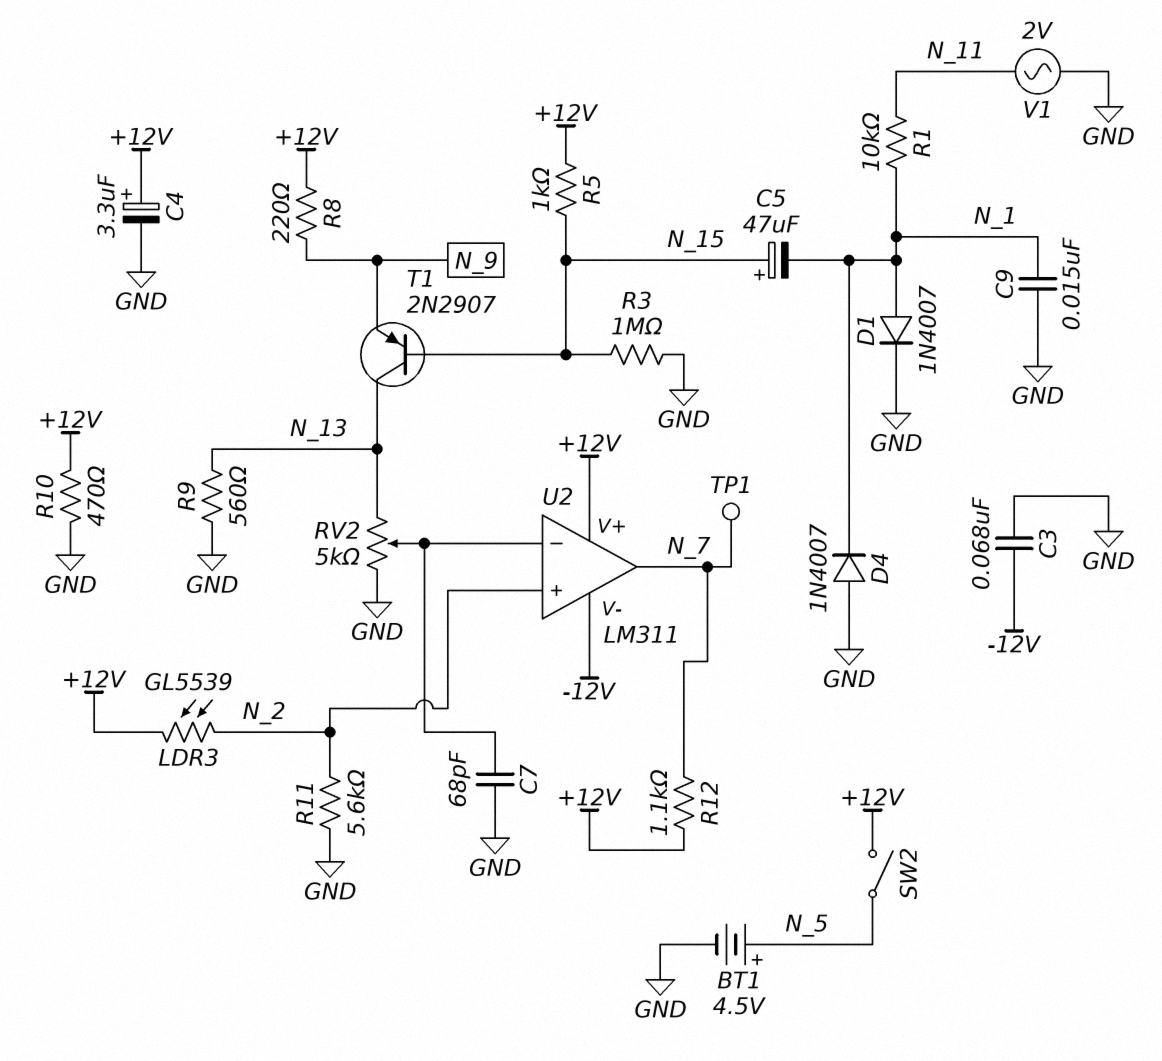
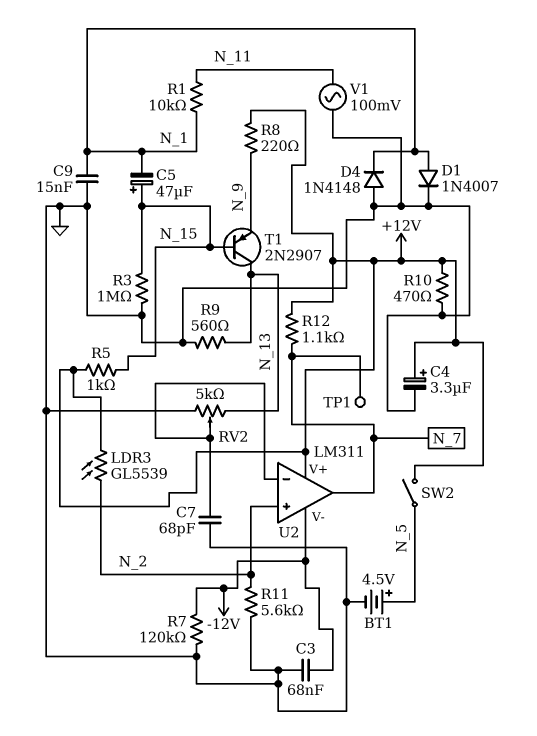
D4: diode 1N4007 (A GND, K N_1) -> diode 1N4148 (A GND, K N_1)
R7: none -> 120k (-12V, GND)
V1: AC 2V (GND, N_11) -> AC 100mV (GND, N_11)

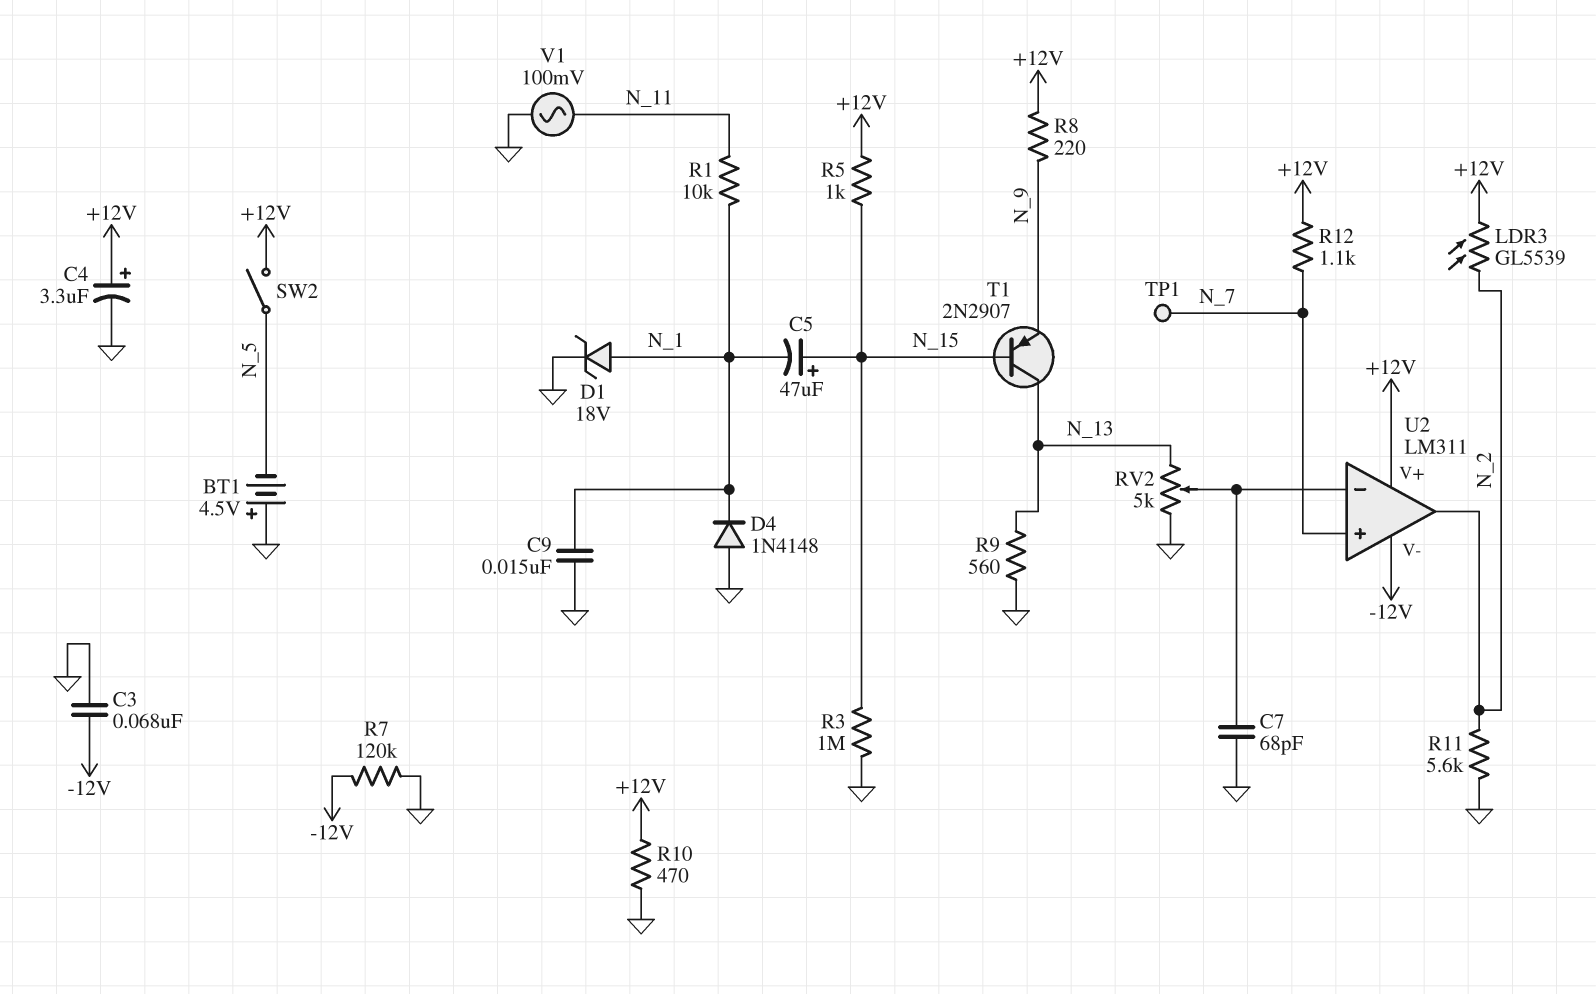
BT1: 4.5V (plus N_5, minus GND) -> 4.5V (plus GND, minus N_5)
D1: diode 1N4007 (A N_1, K GND) -> zener 18V (A N_1, K GND)
U2 pin in+: N_2 -> N_7
U2 pin out: N_7 -> N_2

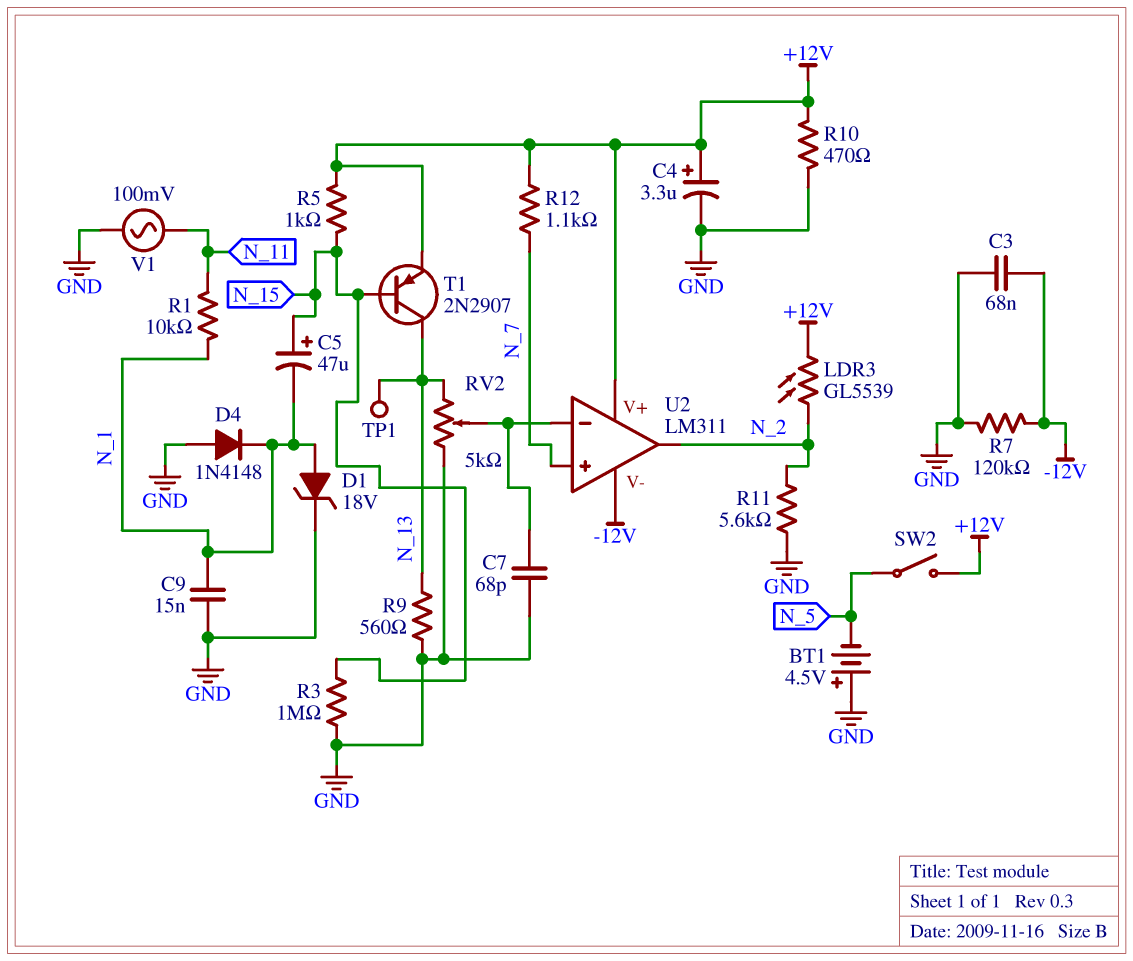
R8: 220 (+12V, N_9) -> none
T1: PNP 2N2907 (B N_15, C N_13, E N_9) -> PNP 2N2907 (B N_15, C N_13, E +12V)
TP1: test point (N_7) -> test point (N_13)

^^^^

Your answer must be an exact copy of the lines from the line with "R7: none -> 120k (-12V, GND)" to the final line of the data, both ends included, and no pictures.

R7: none -> 120k (-12V, GND)
V1: AC 2V (GND, N_11) -> AC 100mV (GND, N_11)

BT1: 4.5V (plus N_5, minus GND) -> 4.5V (plus GND, minus N_5)
D1: diode 1N4007 (A N_1, K GND) -> zener 18V (A N_1, K GND)
U2 pin in+: N_2 -> N_7
U2 pin out: N_7 -> N_2

R8: 220 (+12V, N_9) -> none
T1: PNP 2N2907 (B N_15, C N_13, E N_9) -> PNP 2N2907 (B N_15, C N_13, E +12V)
TP1: test point (N_7) -> test point (N_13)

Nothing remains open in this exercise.